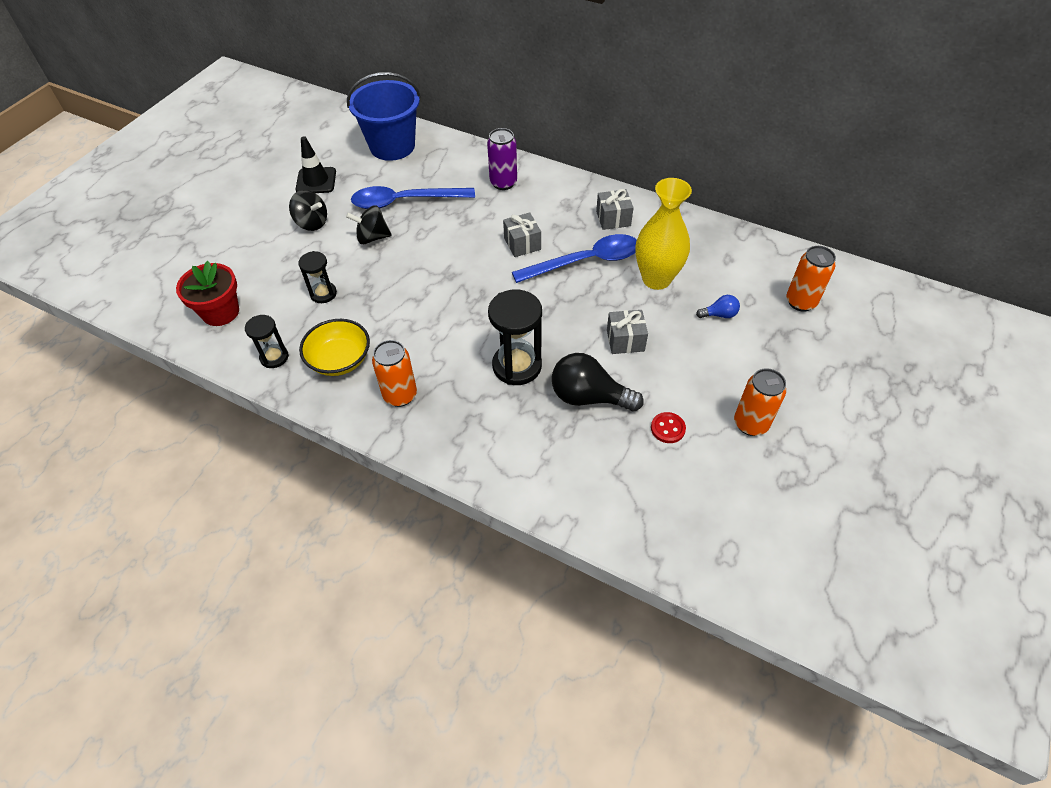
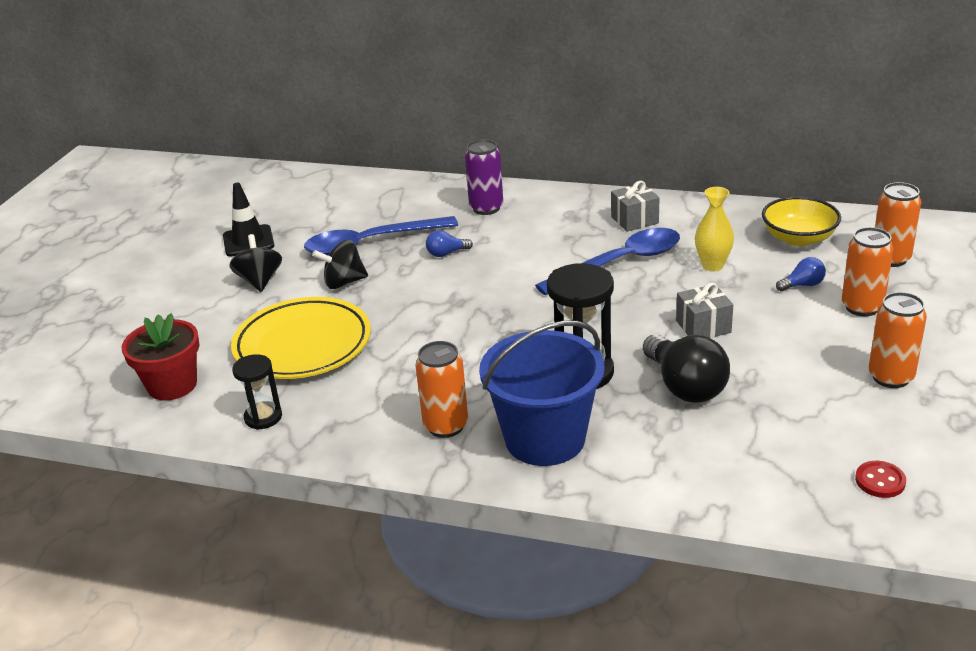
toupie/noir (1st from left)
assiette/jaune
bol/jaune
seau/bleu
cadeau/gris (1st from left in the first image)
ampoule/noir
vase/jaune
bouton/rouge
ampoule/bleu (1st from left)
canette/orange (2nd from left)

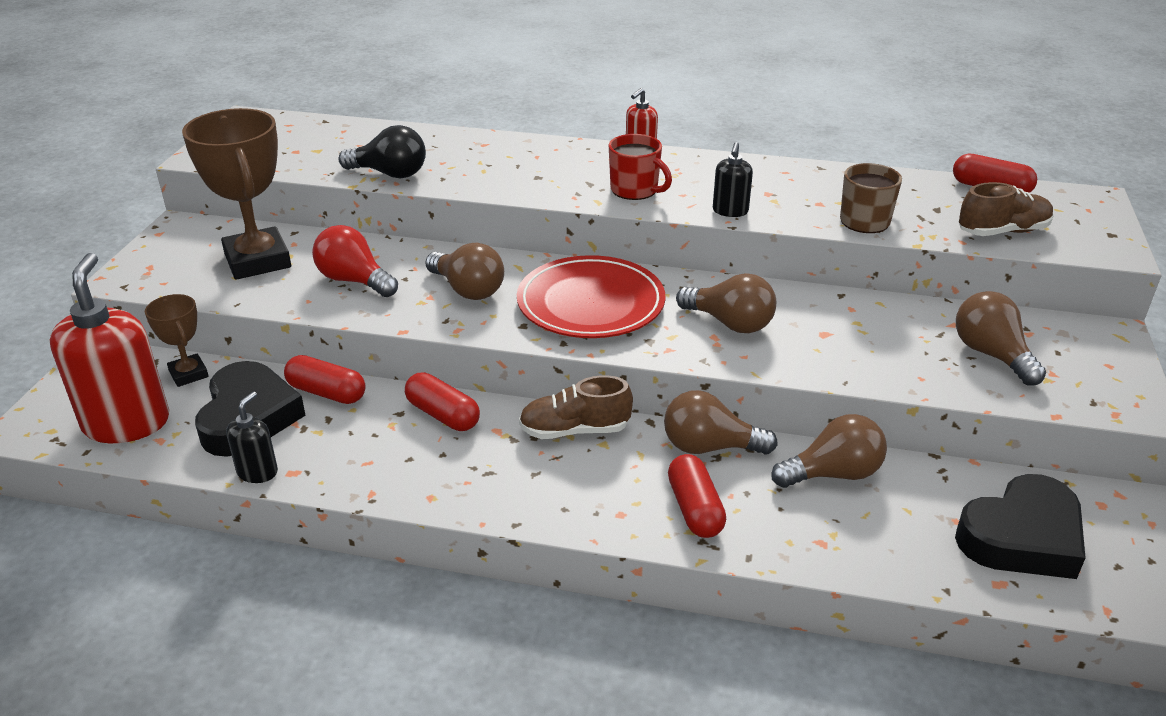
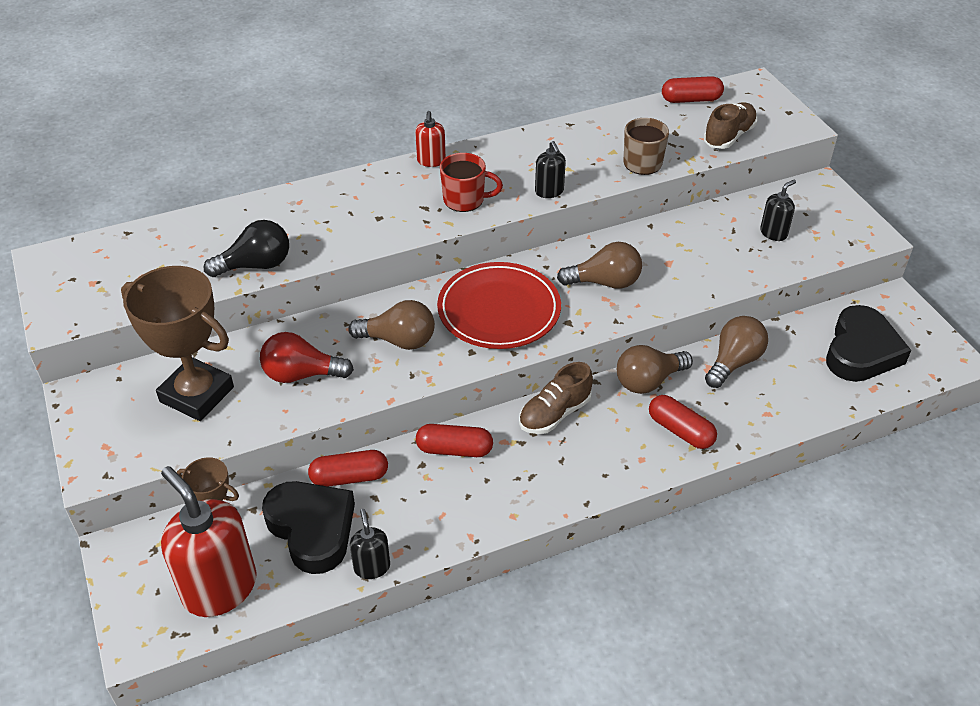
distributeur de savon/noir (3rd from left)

------------------------------------

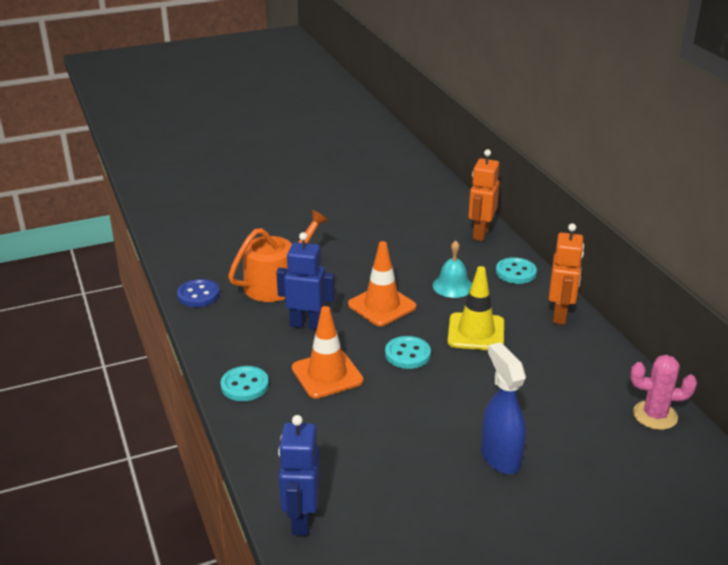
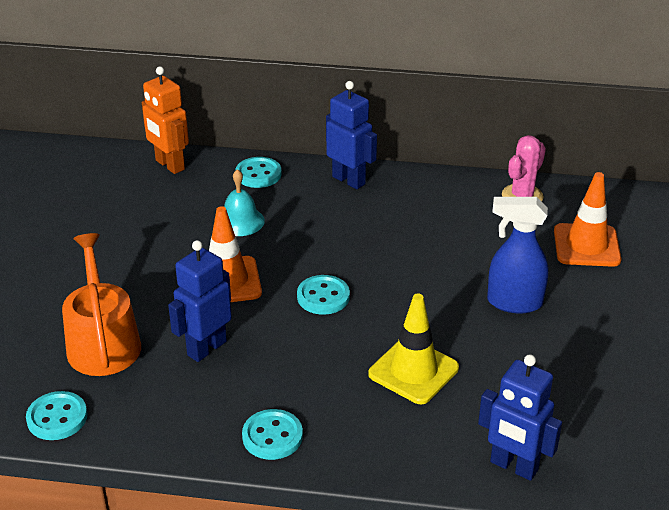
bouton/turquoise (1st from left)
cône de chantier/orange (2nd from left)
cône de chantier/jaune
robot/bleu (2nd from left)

------------------------------------

Which lines of the records above contain the word "ampoule"? Report each one.

ampoule/noir
ampoule/bleu (1st from left)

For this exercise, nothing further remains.